> **THE PROBLEM**:
Format the lines below as a JSON list of strings, one string per line, skipping blank lines and leaving out the pictures.

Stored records
......

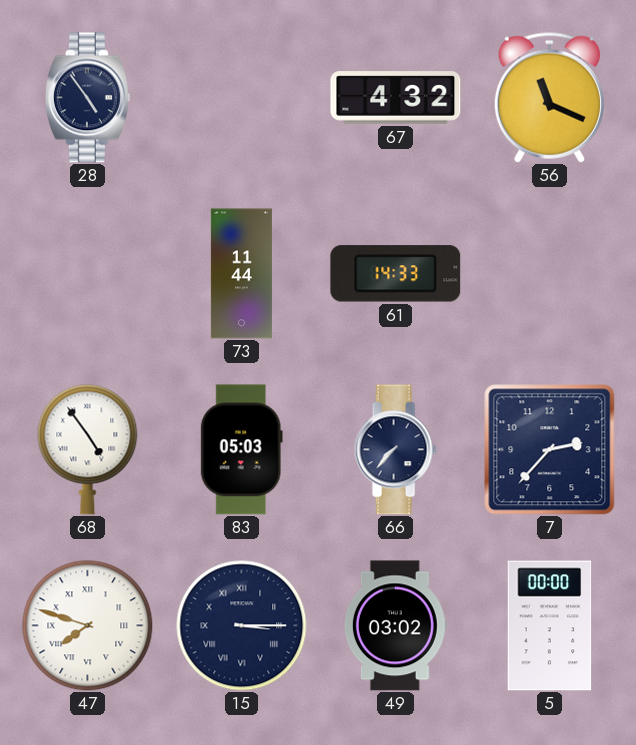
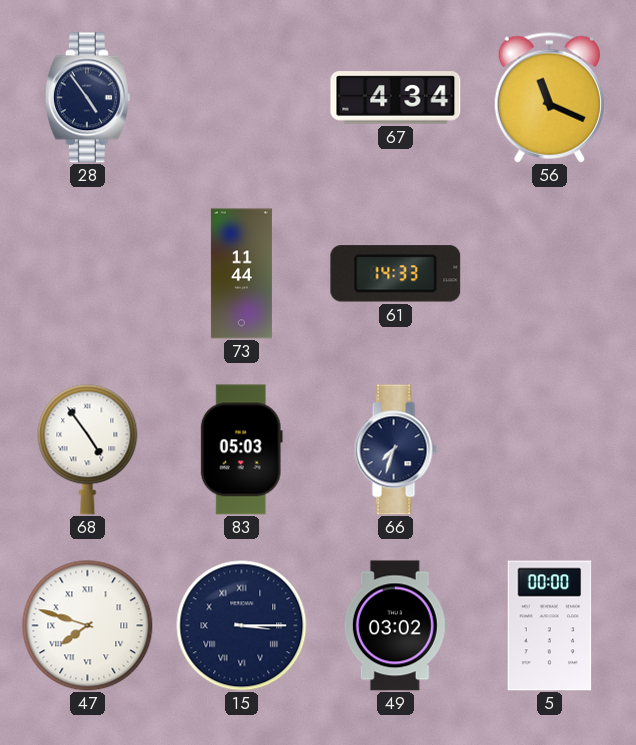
67: 4:32 -> 4:34
66: 7:37 -> 7:33
7: 2:37 -> none
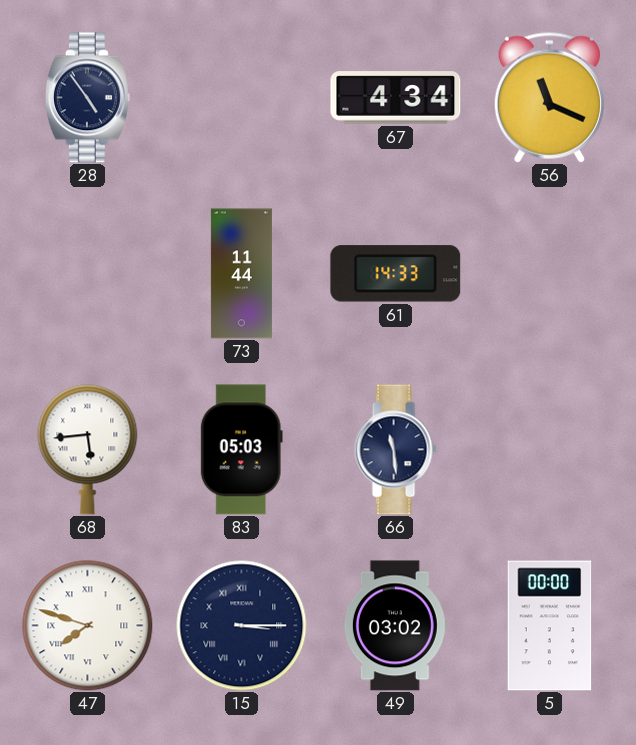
68: 4:54 -> 5:44
66: 7:33 -> 11:29
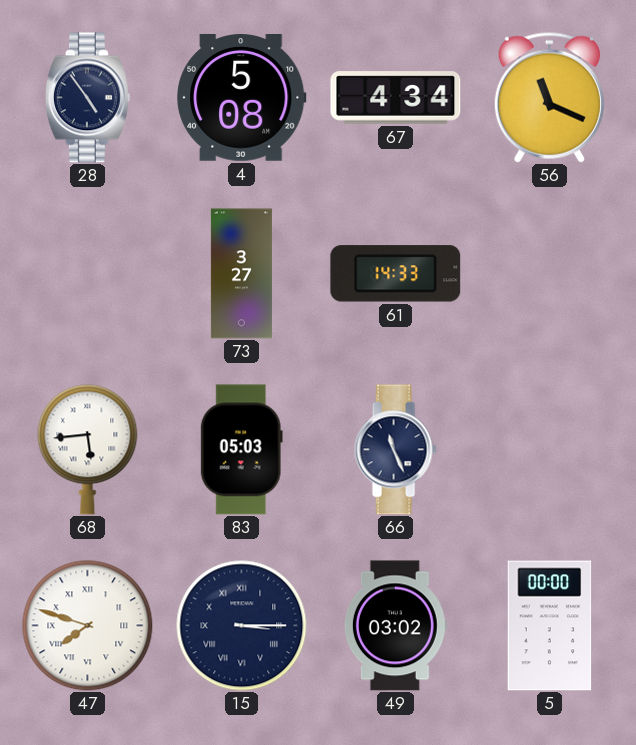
4: none -> 5:08
73: 11:44 -> 3:27
66: 11:29 -> 11:26
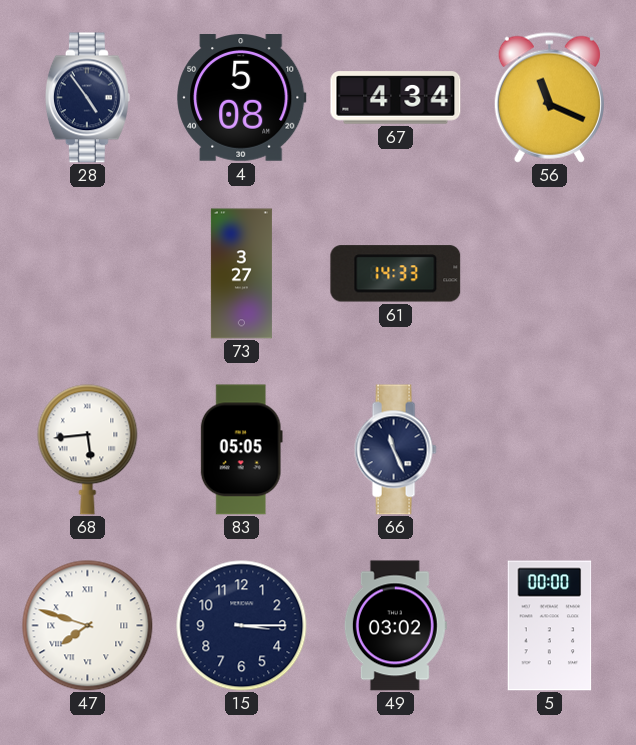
83: 05:03 -> 05:05
15 numerals: Roman -> Arabic
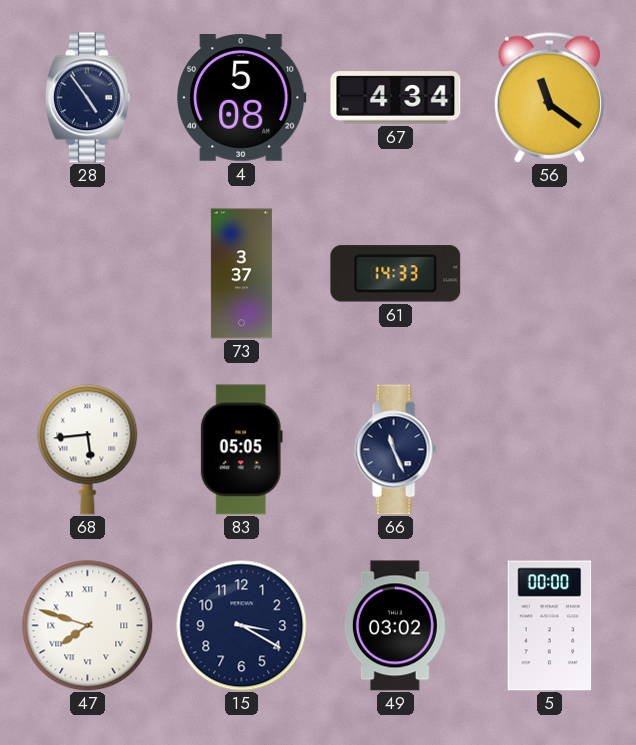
56: 11:19 -> 11:21
73: 3:27 -> 3:37
15: 3:15 -> 3:20
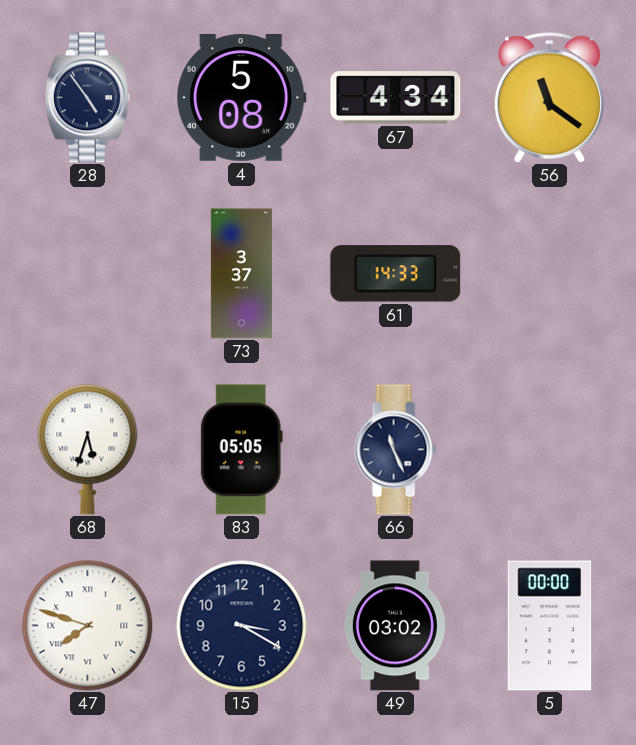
68: 5:44 -> 5:33
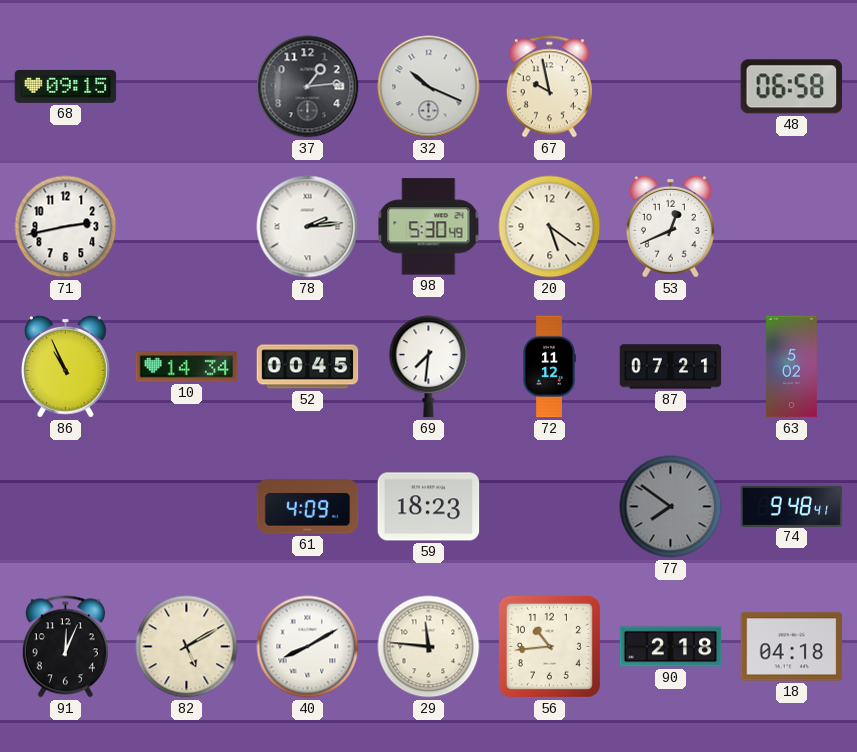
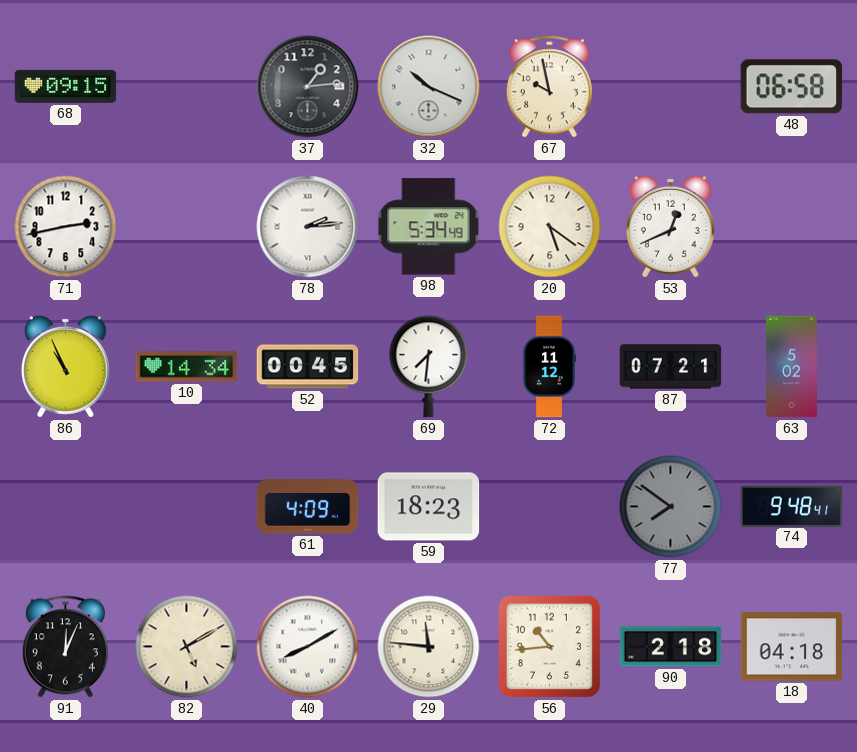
98: 5:30 -> 5:34
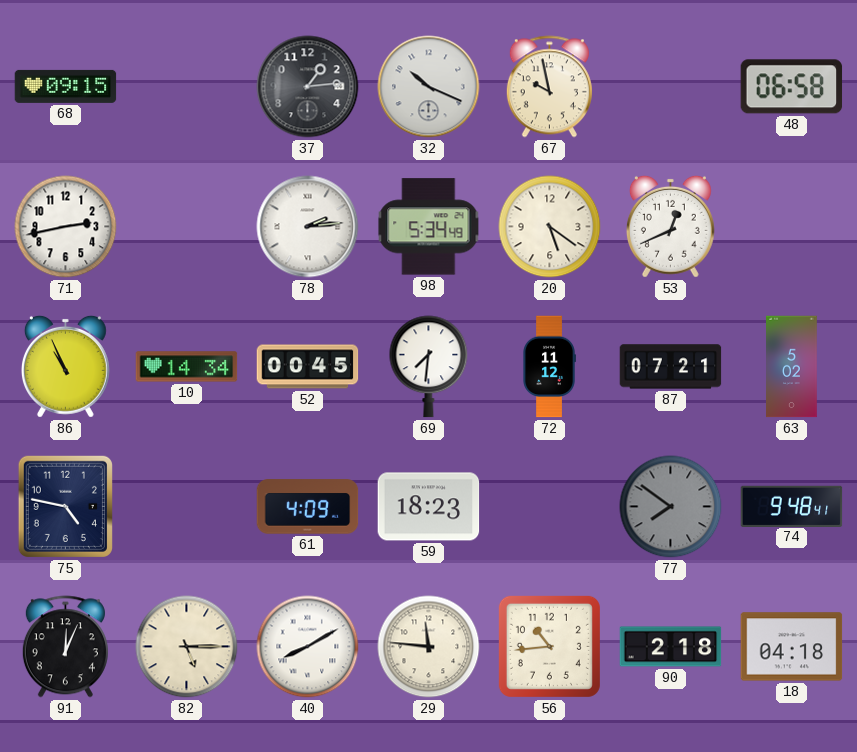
75: none -> 4:47
82: 5:10 -> 5:15
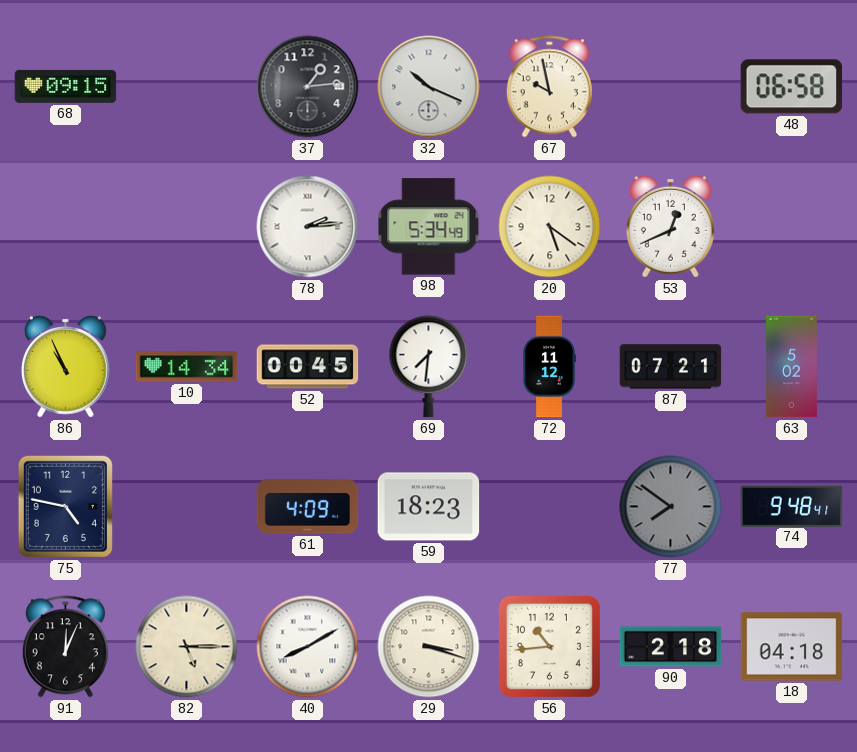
71: 2:43 -> none
29: 11:46 -> 3:18
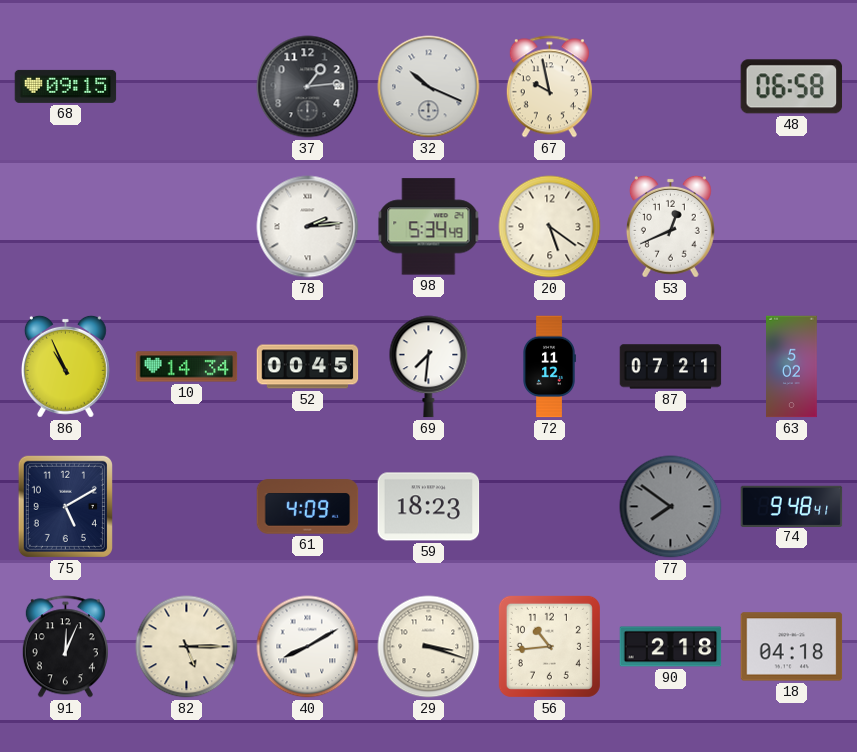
75: 4:47 -> 5:10
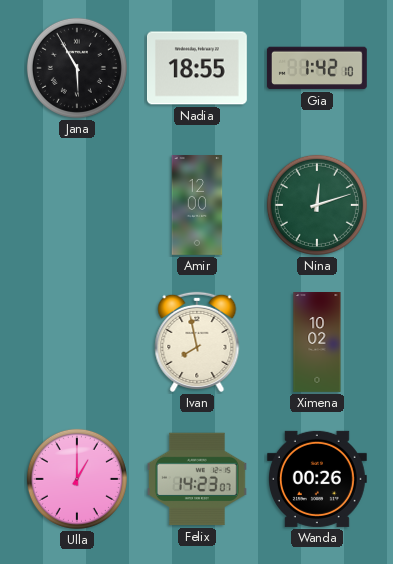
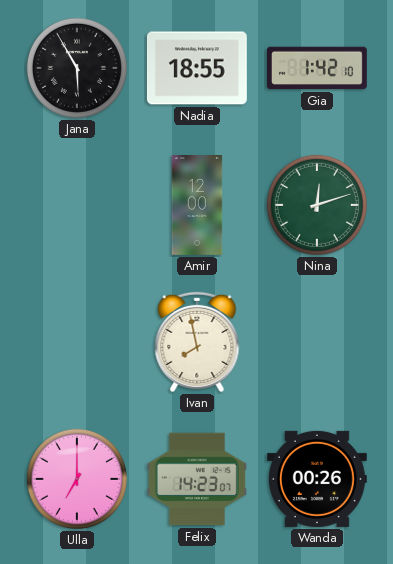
Ximena: 10:02 -> none
Ulla: 1:00 -> 7:00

......

> **THE COMPLETED TASK**:
[
  "67: 4:32 -> 4:34",
  "66: 7:37 -> 7:33",
  "7: 2:37 -> none",
  "68: 4:54 -> 5:44",
  "66: 7:33 -> 11:29",
  "4: none -> 5:08",
  "73: 11:44 -> 3:27",
  "66: 11:29 -> 11:26",
  "83: 05:03 -> 05:05",
  "15 numerals: Roman -> Arabic",
  "56: 11:19 -> 11:21",
  "73: 3:27 -> 3:37",
  "15: 3:15 -> 3:20",
  "68: 5:44 -> 5:33",
  "98: 5:30 -> 5:34",
  "75: none -> 4:47",
  "82: 5:10 -> 5:15",
  "71: 2:43 -> none",
  "29: 11:46 -> 3:18",
  "75: 4:47 -> 5:10",
  "Ximena: 10:02 -> none",
  "Ulla: 1:00 -> 7:00"
]